- **Your goal**:
From the entries that follow, list every line in which the string "moved" appears.

- **Extracted records**:
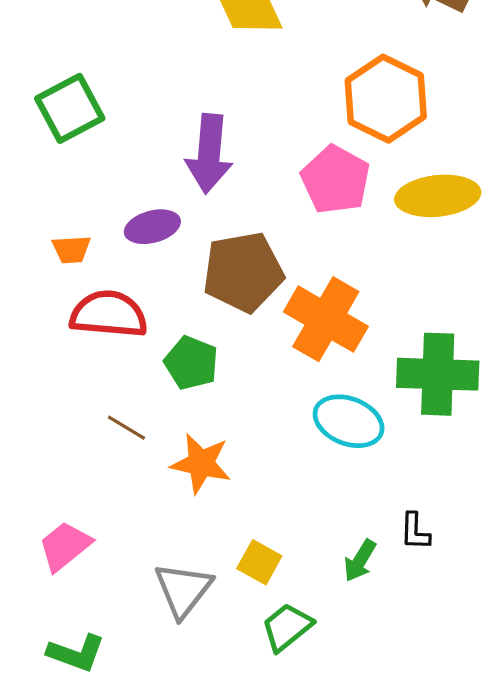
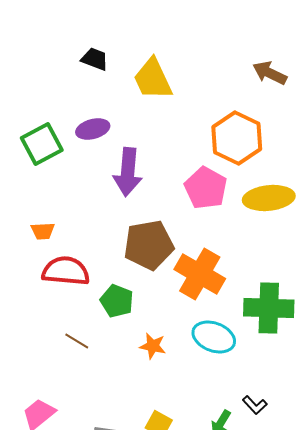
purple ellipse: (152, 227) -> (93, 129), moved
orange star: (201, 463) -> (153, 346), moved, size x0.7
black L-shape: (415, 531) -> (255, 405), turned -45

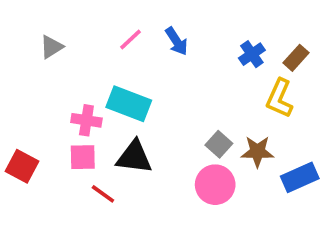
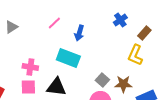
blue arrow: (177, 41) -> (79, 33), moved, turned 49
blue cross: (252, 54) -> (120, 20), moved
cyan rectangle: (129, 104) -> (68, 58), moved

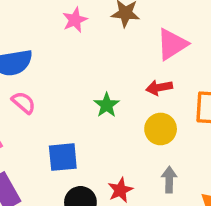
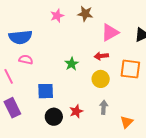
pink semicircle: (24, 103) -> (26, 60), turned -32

- **Solved problem**:
purple ellipse: (152, 227) -> (93, 129), moved
orange star: (201, 463) -> (153, 346), moved, size x0.7
blue arrow: (177, 41) -> (79, 33), moved, turned 49
blue cross: (252, 54) -> (120, 20), moved
cyan rectangle: (129, 104) -> (68, 58), moved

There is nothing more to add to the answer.